Scene images with change listings
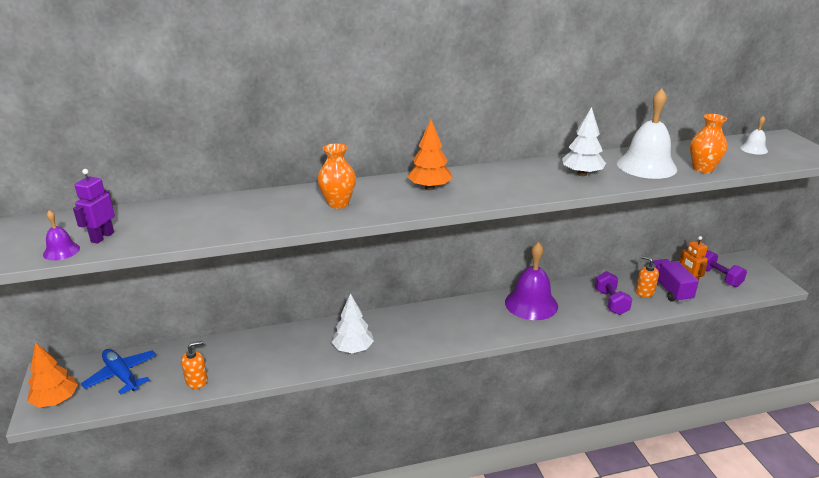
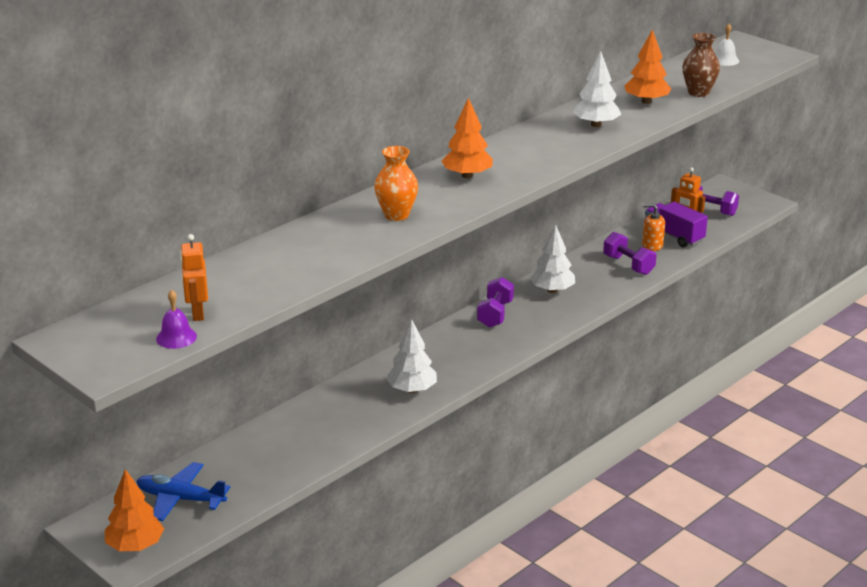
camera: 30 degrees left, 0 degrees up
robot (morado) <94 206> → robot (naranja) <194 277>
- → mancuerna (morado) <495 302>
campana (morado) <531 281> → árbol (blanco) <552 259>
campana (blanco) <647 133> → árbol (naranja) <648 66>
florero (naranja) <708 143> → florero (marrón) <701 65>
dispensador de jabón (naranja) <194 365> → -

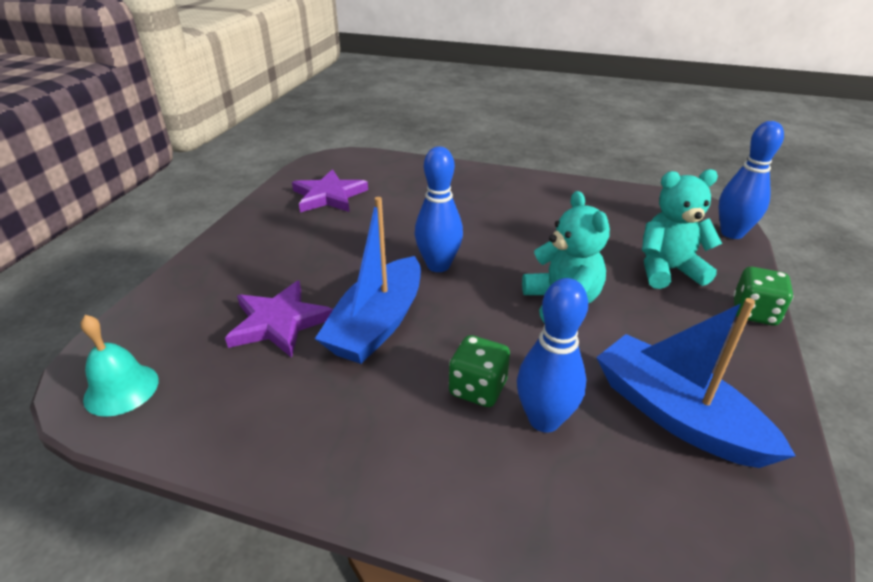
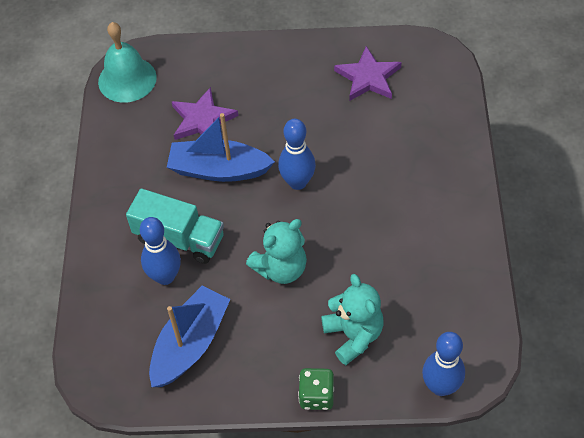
camera: 75 degrees right, 20 degrees up
campana (turquesa) <120 366> → campana (turquesa) <127 62>, x1.53
dado (verde) <479 371> → camión (turquesa) <175 226>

Work task: Output exactly the lines above, from the line with "campana (blanco) <647" to the line with "campana (turquesa) <120", both included; skip the pictures.

Reply to the task:
campana (blanco) <647 133> → árbol (naranja) <648 66>
florero (naranja) <708 143> → florero (marrón) <701 65>
dispensador de jabón (naranja) <194 365> → -

camera: 75 degrees right, 20 degrees up
campana (turquesa) <120 366> → campana (turquesa) <127 62>, x1.53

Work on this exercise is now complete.